===== DATA FOR THE TASK =====
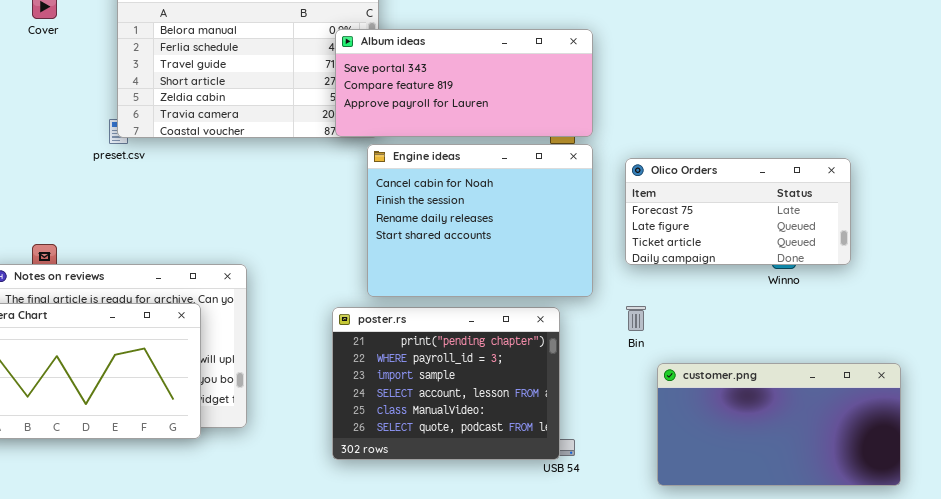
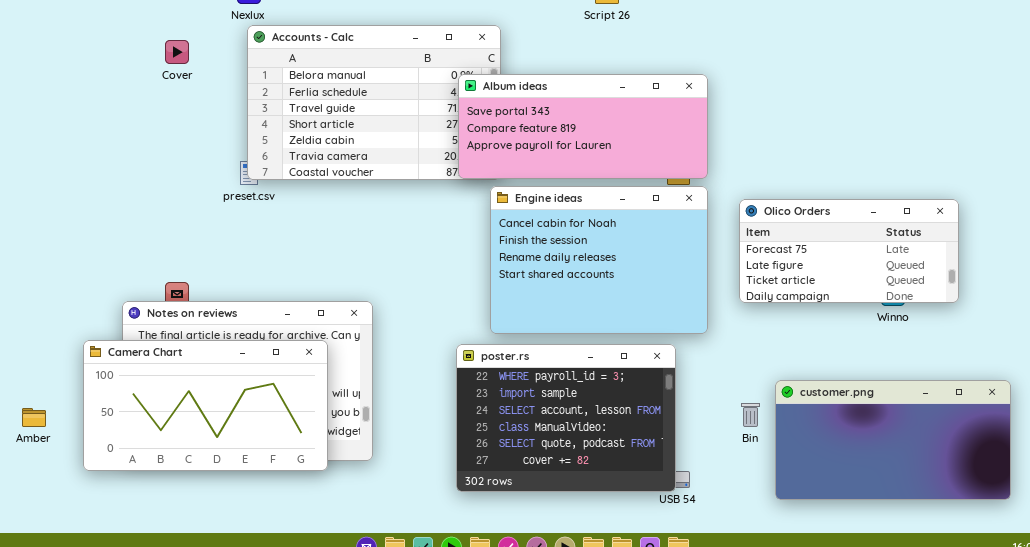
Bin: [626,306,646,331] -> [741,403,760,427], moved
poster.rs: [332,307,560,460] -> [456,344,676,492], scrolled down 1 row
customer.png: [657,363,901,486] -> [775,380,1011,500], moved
=====
===== DATA FOR THE TASK =====
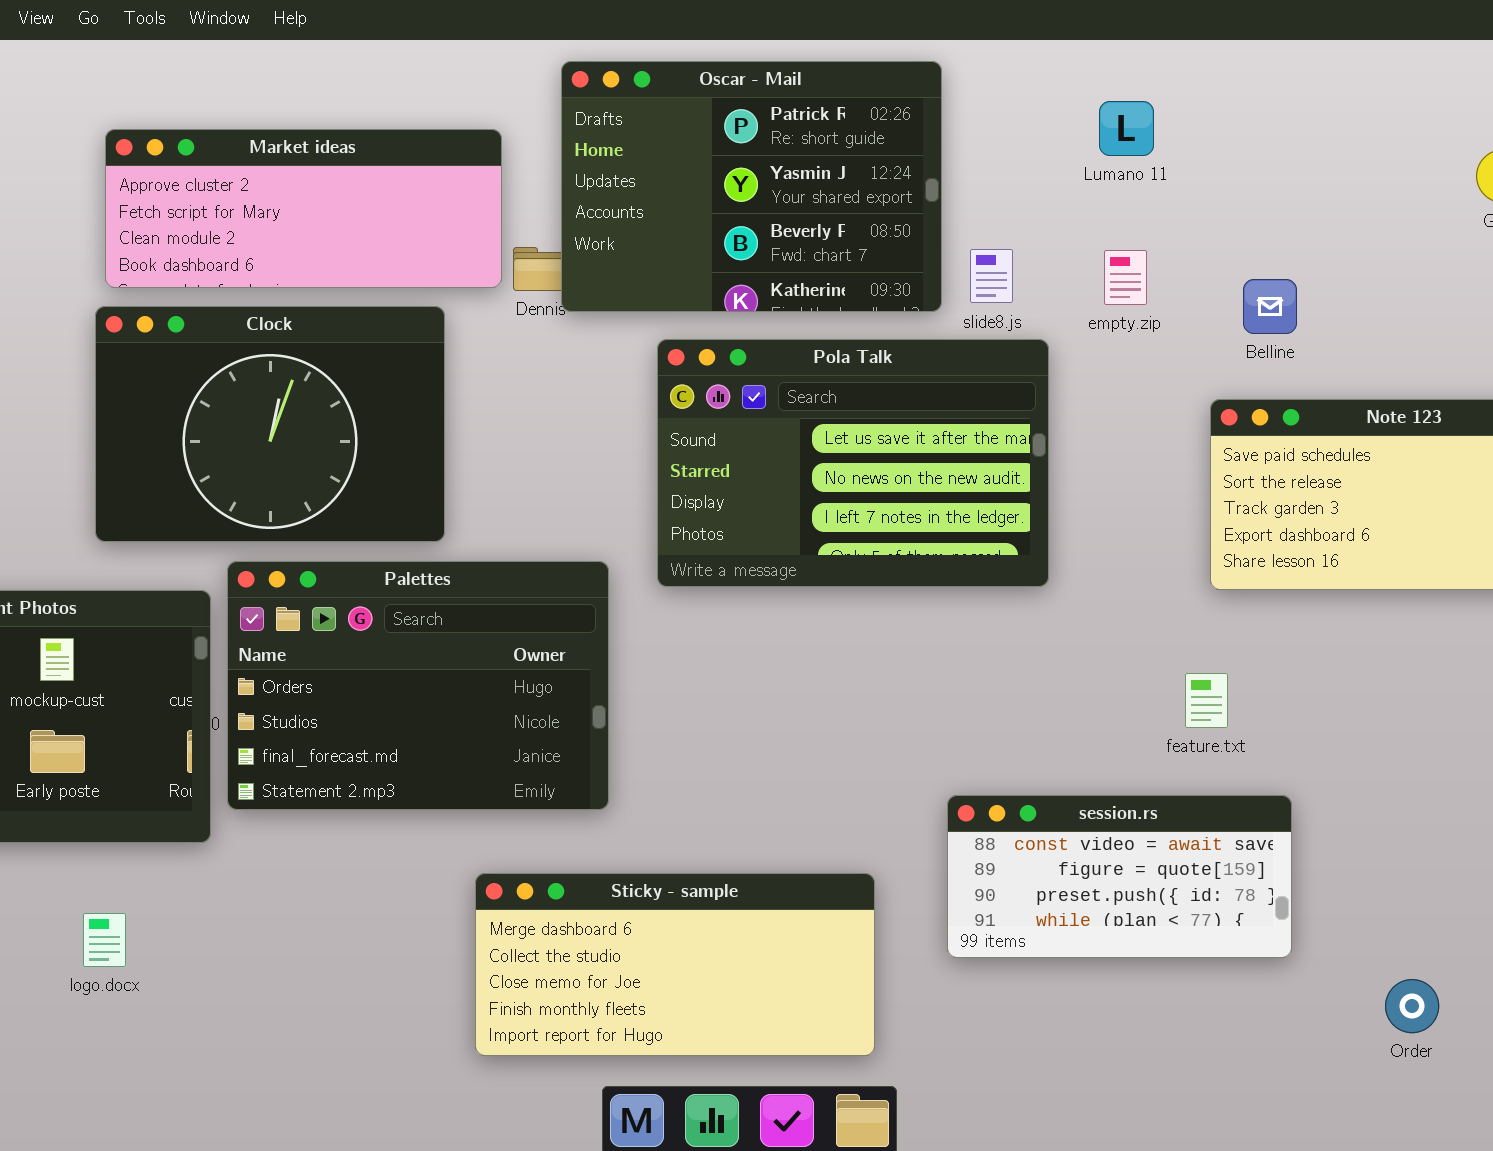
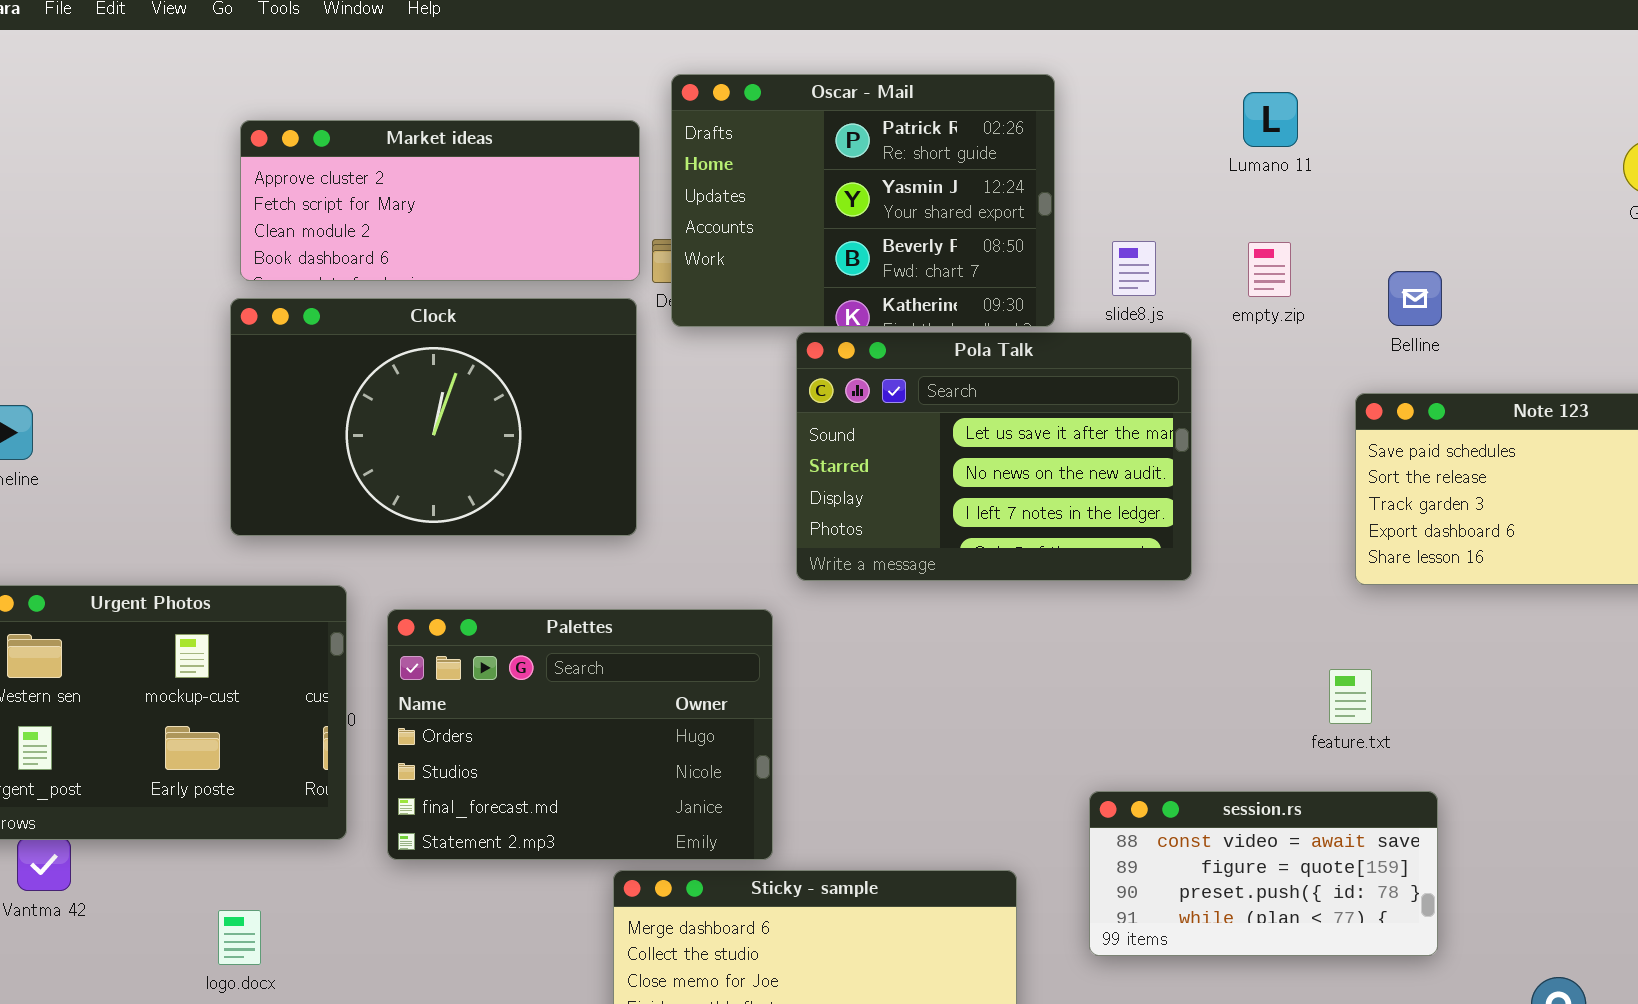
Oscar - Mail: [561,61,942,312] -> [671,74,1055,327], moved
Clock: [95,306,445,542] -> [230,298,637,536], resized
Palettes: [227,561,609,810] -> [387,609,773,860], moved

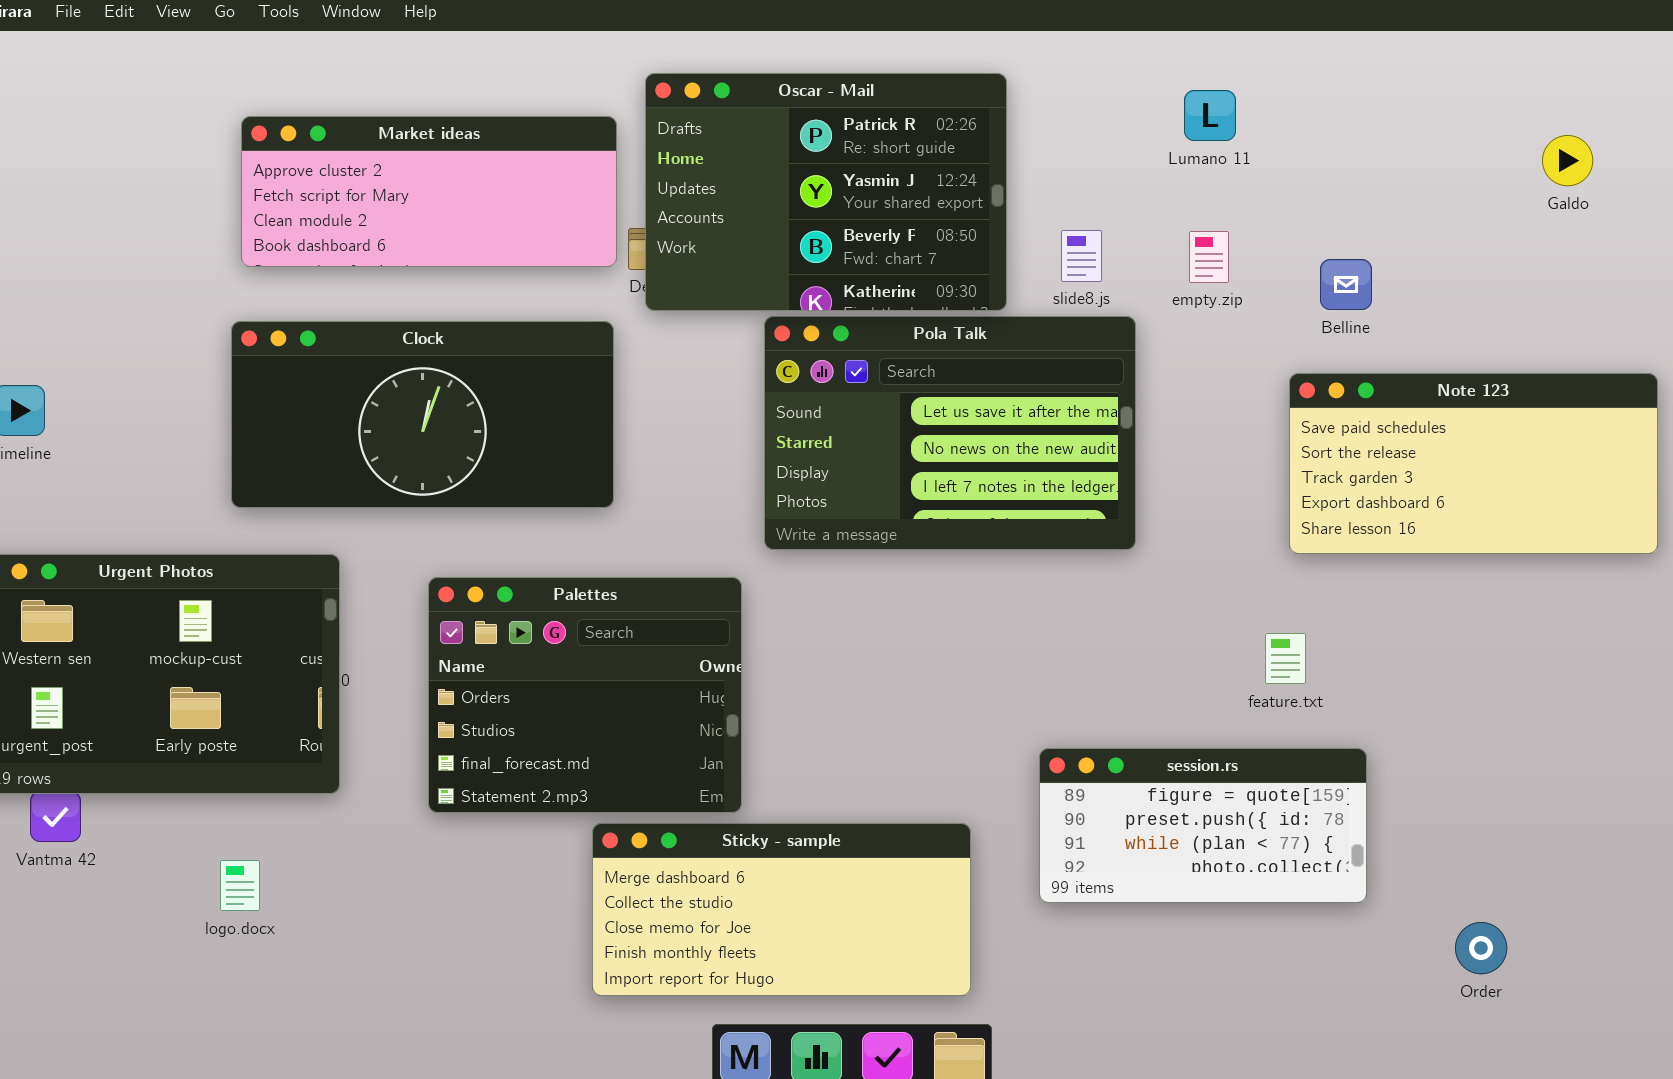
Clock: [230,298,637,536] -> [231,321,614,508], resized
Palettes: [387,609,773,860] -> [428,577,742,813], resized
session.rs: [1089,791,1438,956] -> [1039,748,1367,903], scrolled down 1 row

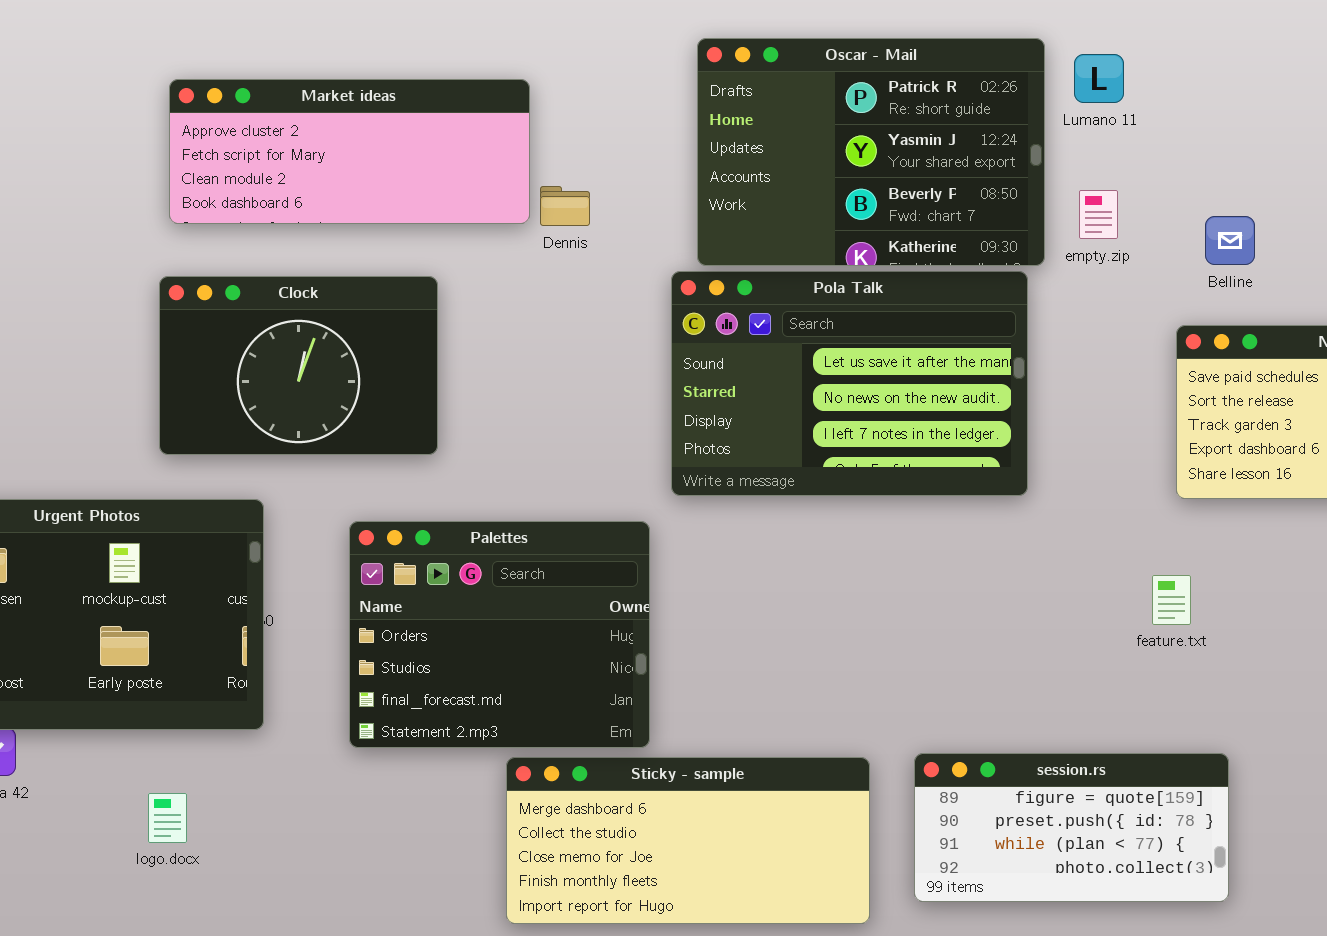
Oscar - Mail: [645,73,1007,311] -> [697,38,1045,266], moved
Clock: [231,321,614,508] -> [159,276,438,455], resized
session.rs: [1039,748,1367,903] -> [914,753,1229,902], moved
=====
### TRY IT
Reproduce verbatim only the segment of the listing bounded by the line containing "poster.rs: [332,307,560,460] ->" and the line containing "customer.png: [657,363,901,486] ->", with both boundary lines included.

### RESULT OF THIS EXERCISE
poster.rs: [332,307,560,460] -> [456,344,676,492], scrolled down 1 row
customer.png: [657,363,901,486] -> [775,380,1011,500], moved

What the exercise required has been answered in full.